**Job**
Report each line of the data that includes the word "teddy".

Spatial object tracking data:
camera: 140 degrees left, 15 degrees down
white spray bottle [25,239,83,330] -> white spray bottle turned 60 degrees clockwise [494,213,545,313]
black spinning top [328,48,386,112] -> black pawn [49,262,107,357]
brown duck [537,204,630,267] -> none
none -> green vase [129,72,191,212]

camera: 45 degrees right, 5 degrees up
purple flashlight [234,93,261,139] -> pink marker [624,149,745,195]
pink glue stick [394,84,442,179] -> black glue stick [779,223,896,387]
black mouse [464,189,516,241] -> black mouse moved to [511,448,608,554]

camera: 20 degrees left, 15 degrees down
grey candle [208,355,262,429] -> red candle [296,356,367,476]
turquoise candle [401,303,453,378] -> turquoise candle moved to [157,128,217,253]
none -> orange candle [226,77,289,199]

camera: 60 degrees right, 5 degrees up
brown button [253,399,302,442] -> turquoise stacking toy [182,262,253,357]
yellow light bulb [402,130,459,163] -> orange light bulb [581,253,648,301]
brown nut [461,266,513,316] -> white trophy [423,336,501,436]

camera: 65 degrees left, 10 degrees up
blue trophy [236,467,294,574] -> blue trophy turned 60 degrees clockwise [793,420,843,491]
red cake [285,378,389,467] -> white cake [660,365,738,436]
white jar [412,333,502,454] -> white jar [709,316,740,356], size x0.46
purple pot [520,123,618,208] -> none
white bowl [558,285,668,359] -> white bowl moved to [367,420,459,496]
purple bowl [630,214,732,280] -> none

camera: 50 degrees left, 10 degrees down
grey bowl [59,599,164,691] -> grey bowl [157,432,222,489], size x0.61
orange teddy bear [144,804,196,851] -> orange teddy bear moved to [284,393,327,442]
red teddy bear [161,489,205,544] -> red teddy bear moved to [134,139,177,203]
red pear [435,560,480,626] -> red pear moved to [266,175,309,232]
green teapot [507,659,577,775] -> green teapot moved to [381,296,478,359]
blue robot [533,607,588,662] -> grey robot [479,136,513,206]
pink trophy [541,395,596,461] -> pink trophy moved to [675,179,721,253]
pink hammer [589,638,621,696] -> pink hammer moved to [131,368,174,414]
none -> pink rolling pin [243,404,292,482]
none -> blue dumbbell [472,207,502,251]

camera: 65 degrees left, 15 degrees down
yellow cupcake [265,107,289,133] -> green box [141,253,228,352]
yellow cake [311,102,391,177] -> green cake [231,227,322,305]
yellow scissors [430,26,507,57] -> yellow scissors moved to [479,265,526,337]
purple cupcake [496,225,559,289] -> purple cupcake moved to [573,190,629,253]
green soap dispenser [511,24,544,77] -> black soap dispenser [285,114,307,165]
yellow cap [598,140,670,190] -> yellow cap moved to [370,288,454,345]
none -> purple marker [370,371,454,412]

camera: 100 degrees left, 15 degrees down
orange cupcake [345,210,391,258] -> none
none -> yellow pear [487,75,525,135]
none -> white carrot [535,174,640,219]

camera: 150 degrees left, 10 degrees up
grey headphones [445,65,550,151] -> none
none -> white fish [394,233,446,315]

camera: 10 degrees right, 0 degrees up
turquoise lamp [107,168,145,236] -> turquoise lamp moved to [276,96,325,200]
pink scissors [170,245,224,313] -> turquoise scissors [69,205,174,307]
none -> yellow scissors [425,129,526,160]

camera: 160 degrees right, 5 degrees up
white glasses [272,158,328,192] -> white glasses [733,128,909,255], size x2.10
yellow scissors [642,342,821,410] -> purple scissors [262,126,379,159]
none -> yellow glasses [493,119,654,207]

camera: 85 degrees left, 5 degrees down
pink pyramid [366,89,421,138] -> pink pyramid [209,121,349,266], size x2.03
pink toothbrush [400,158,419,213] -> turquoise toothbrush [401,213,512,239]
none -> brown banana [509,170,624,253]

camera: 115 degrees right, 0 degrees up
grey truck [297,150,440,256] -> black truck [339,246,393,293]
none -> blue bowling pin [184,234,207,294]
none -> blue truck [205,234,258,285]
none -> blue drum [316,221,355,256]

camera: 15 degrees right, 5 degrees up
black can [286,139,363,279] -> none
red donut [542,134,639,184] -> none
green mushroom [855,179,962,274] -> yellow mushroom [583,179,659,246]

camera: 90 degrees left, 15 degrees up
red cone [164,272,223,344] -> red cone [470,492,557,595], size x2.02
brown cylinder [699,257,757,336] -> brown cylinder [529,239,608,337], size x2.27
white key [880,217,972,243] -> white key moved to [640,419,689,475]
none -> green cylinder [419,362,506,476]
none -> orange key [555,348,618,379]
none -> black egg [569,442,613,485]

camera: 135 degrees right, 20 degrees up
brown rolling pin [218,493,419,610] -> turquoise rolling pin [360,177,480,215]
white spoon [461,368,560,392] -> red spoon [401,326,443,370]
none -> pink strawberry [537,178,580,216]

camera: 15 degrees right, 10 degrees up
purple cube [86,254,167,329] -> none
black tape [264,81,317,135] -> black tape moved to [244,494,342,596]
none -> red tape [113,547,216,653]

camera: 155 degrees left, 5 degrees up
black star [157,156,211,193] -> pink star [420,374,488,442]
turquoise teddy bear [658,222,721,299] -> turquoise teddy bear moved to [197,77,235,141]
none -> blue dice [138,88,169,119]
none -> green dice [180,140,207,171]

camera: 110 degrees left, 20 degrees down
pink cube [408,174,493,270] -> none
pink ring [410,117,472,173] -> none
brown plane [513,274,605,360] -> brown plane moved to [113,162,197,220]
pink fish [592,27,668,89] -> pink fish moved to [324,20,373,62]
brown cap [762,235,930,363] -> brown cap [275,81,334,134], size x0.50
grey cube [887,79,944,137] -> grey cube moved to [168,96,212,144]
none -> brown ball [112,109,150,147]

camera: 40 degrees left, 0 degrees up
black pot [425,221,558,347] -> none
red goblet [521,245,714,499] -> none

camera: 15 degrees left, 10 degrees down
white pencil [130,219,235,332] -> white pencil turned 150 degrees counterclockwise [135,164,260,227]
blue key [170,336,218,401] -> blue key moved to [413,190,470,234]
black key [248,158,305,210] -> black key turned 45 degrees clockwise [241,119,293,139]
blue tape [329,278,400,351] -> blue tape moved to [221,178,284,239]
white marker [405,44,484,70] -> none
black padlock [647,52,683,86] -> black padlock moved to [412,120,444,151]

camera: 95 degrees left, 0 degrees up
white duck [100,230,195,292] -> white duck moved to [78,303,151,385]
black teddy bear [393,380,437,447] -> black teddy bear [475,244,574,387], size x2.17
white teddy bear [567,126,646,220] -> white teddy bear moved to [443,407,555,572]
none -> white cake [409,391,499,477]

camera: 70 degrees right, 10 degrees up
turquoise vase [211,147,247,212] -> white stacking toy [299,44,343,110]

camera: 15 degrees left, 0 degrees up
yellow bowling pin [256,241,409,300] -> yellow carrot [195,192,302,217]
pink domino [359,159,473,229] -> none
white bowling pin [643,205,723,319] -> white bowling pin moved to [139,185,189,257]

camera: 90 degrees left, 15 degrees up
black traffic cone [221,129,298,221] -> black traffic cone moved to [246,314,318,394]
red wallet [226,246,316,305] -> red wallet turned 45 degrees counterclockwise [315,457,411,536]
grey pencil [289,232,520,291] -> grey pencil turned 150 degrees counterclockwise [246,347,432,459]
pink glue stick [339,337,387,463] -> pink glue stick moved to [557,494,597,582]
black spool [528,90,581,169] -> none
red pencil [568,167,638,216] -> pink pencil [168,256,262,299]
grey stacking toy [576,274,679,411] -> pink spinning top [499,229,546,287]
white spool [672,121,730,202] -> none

**Task response**
orange teddy bear [144,804,196,851] -> orange teddy bear moved to [284,393,327,442]
red teddy bear [161,489,205,544] -> red teddy bear moved to [134,139,177,203]
turquoise teddy bear [658,222,721,299] -> turquoise teddy bear moved to [197,77,235,141]
black teddy bear [393,380,437,447] -> black teddy bear [475,244,574,387], size x2.17
white teddy bear [567,126,646,220] -> white teddy bear moved to [443,407,555,572]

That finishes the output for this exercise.